What you will do: Could you filter the data below down to the lines that hold the word "cyan"?

Input for this task:
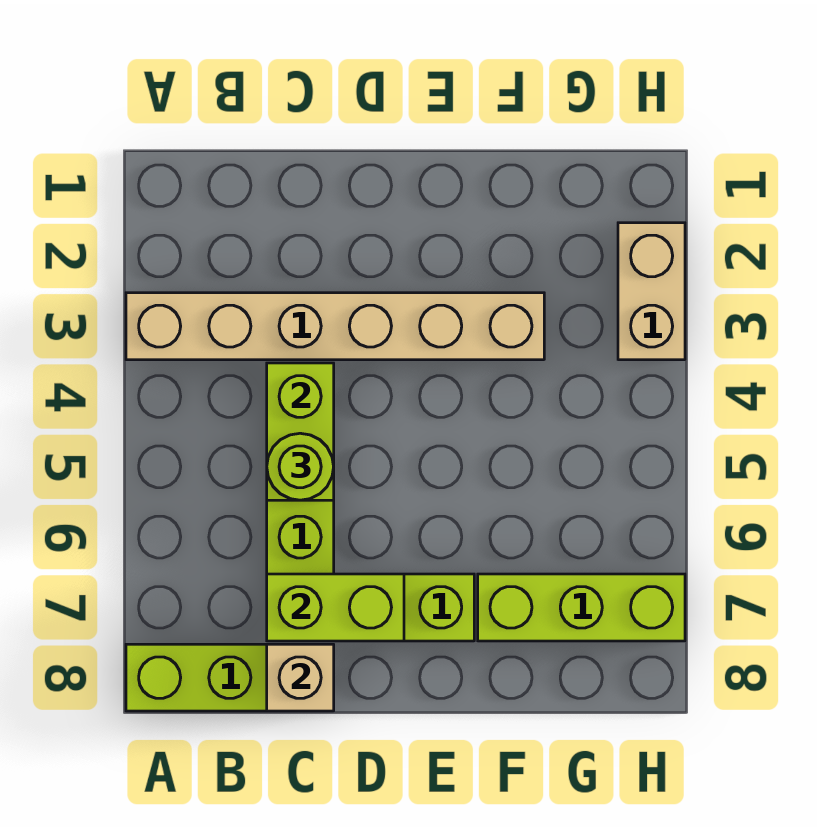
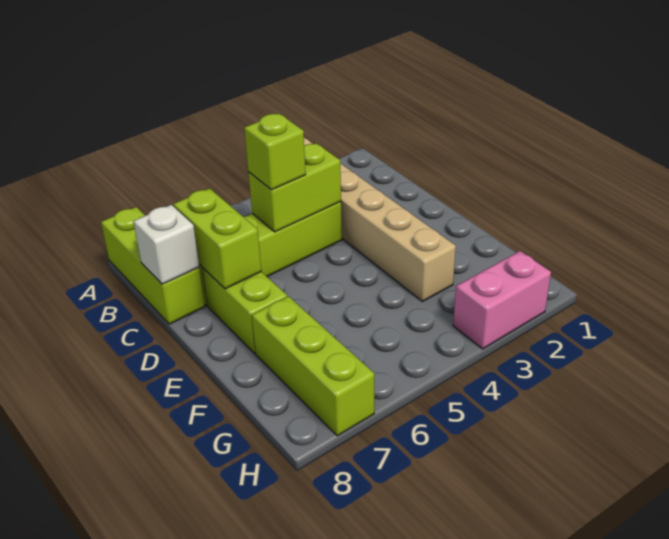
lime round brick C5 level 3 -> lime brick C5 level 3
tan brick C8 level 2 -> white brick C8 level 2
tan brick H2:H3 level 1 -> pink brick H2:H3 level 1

* * *

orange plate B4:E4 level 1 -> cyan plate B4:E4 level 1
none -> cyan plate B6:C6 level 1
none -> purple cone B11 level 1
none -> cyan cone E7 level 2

Result for this task:
orange plate B4:E4 level 1 -> cyan plate B4:E4 level 1
none -> cyan plate B6:C6 level 1
none -> cyan cone E7 level 2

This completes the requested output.